* [Records shown]
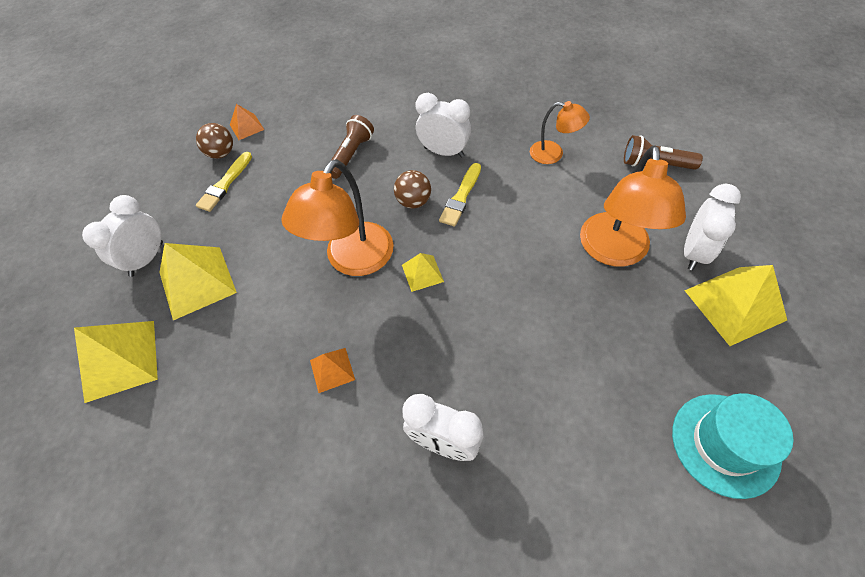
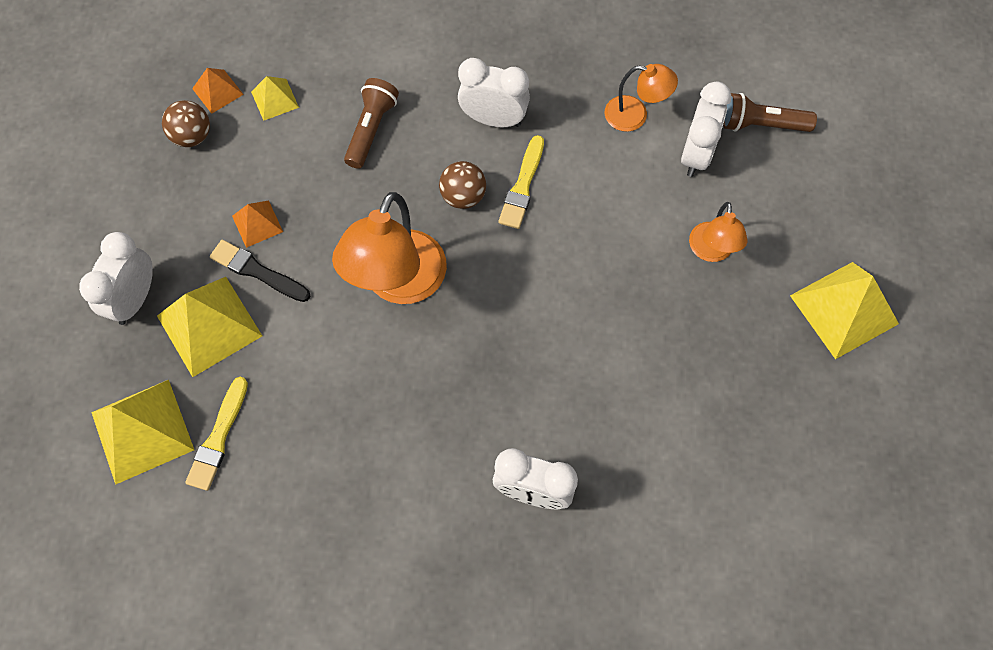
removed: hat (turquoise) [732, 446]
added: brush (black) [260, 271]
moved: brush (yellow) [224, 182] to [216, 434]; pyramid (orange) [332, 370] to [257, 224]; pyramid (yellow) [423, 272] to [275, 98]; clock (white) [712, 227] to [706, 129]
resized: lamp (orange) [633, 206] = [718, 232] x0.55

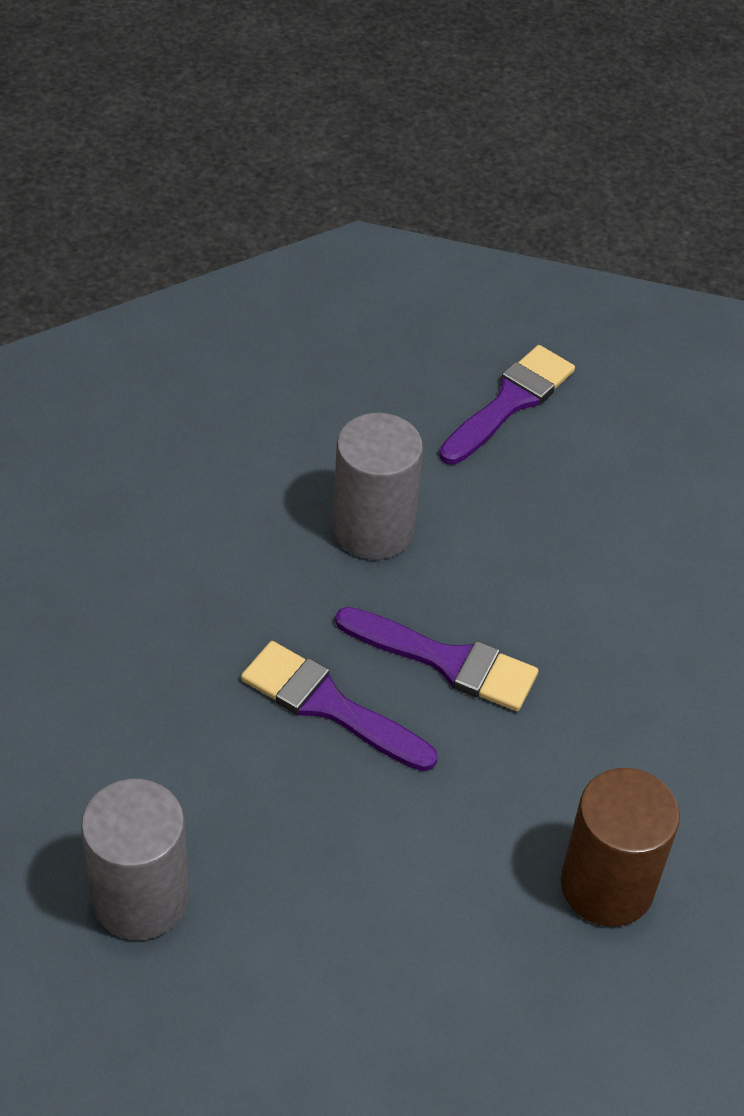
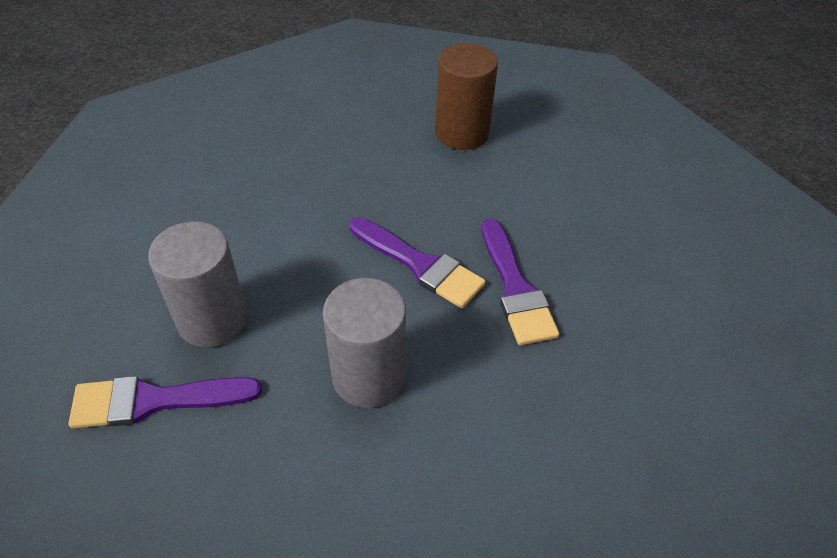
moved: cylinder (grey) [135, 859] to [197, 284]
turned: brush (purple) [436, 659] = [418, 262] 150 degrees clockwise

* [Exercise objective] Without including any picture, set down every line above exactly as it stands.

* [Finished task]
removed: hat (turquoise) [732, 446]
added: brush (black) [260, 271]
moved: brush (yellow) [224, 182] to [216, 434]; pyramid (orange) [332, 370] to [257, 224]; pyramid (yellow) [423, 272] to [275, 98]; clock (white) [712, 227] to [706, 129]
resized: lamp (orange) [633, 206] = [718, 232] x0.55

moved: cylinder (grey) [135, 859] to [197, 284]
turned: brush (purple) [436, 659] = [418, 262] 150 degrees clockwise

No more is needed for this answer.